(Record set Opens)

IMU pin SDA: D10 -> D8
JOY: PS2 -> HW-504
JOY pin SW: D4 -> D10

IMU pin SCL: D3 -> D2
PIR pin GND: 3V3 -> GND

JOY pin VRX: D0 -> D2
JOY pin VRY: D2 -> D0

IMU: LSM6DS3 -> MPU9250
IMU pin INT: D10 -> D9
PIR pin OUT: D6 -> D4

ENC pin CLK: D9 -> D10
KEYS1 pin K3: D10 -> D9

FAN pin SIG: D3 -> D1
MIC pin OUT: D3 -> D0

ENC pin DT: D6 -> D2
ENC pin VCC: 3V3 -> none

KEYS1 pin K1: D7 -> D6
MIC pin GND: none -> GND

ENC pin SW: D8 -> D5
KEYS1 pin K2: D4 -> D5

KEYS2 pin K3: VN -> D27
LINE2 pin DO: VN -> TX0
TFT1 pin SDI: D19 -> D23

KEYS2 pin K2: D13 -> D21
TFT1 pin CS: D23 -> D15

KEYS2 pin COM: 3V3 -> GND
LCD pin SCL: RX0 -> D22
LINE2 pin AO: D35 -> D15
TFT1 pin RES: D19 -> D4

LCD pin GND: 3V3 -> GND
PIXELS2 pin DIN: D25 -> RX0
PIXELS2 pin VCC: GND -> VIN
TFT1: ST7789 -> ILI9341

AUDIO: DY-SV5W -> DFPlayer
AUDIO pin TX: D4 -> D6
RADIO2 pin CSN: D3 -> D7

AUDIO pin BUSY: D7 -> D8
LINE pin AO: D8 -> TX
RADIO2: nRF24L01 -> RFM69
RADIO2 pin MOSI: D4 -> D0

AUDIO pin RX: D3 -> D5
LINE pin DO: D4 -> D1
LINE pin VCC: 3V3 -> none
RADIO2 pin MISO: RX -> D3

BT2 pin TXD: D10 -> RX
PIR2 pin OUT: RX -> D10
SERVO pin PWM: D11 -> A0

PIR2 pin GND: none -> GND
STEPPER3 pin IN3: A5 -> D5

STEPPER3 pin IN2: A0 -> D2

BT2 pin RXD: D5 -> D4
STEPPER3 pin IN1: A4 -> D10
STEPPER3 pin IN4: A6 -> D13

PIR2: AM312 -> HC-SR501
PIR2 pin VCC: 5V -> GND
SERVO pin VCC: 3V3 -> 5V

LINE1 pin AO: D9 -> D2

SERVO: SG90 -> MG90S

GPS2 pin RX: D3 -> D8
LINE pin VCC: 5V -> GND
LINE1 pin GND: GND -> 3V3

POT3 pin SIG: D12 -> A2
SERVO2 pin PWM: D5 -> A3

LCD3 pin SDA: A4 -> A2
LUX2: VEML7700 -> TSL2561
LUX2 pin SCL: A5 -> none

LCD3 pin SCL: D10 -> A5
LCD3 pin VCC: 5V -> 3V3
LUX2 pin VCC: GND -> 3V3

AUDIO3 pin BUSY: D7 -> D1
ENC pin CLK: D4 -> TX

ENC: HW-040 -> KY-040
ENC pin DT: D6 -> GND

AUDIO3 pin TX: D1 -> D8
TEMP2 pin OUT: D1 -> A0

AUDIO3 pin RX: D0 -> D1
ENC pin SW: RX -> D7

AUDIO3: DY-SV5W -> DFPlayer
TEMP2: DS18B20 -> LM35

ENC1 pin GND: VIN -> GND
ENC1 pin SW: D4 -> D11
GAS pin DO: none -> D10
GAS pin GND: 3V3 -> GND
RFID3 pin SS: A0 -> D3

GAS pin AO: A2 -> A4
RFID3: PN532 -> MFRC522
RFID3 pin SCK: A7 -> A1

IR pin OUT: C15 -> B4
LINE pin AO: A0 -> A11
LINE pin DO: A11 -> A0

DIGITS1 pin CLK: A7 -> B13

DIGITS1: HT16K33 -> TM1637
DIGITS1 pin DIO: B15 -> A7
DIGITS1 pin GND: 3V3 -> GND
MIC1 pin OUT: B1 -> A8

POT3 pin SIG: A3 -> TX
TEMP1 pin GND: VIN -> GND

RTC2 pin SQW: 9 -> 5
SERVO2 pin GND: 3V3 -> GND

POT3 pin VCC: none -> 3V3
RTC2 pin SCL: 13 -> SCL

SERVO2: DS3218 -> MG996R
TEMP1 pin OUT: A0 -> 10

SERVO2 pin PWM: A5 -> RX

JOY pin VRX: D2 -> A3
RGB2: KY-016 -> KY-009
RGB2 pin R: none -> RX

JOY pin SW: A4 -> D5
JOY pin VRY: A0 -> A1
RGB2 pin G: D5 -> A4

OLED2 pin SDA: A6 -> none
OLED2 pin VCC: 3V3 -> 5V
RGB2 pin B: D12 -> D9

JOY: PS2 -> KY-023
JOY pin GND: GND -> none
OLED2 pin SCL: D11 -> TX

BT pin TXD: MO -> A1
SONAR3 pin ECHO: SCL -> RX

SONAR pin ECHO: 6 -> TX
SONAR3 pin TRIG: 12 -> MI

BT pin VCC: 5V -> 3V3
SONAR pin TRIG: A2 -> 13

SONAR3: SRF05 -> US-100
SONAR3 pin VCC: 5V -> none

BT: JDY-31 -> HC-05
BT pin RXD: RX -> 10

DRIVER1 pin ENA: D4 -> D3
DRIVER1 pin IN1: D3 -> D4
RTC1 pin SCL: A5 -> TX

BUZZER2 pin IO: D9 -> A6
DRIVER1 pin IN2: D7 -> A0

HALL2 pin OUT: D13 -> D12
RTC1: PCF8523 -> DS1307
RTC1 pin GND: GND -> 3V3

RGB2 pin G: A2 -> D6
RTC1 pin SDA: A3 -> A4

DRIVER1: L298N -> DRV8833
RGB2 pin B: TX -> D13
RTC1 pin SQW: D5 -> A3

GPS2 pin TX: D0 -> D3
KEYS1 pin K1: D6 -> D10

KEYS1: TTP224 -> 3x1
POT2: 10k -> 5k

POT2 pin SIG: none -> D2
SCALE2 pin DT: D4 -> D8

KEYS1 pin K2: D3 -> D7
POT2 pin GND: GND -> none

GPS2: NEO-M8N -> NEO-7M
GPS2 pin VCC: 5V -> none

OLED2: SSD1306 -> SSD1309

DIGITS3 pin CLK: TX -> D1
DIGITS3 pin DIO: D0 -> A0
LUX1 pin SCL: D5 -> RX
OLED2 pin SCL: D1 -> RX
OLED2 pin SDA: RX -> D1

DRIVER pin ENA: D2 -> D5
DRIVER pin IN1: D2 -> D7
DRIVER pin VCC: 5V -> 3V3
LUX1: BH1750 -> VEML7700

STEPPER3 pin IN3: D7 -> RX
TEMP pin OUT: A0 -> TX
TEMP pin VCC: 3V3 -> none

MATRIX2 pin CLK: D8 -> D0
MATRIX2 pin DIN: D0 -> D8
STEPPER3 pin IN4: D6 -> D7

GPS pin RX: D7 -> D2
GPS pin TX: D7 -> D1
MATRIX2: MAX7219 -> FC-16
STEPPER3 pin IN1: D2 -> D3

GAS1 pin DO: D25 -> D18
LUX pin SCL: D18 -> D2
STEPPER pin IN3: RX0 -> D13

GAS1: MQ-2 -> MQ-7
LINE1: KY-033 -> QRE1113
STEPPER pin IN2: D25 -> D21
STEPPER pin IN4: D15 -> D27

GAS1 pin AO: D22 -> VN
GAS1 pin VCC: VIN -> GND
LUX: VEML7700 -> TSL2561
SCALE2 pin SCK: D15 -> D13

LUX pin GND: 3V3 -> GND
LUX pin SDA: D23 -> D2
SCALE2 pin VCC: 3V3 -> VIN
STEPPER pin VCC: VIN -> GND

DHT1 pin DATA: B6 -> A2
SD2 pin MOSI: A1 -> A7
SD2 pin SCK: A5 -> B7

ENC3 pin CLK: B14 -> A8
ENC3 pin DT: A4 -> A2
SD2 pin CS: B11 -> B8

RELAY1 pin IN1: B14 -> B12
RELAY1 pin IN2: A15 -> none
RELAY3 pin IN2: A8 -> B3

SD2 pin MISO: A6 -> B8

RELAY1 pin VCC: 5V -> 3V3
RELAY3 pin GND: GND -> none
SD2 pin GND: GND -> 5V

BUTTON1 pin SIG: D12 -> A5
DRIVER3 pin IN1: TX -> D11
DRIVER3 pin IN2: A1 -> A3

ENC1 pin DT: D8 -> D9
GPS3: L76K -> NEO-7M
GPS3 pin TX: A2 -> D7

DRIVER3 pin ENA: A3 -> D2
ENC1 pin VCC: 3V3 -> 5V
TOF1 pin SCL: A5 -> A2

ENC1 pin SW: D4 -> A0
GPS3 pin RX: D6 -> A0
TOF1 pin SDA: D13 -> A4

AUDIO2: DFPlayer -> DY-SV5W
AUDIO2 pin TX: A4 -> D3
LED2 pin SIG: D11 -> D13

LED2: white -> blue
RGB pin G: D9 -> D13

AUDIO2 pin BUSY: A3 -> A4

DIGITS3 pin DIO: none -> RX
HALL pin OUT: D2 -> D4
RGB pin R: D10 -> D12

(Record set Closes)

How to complete this task - Look above for every line with the word "ECHO" and copy it.

Reply to the task -
SONAR3 pin ECHO: SCL -> RX
SONAR pin ECHO: 6 -> TX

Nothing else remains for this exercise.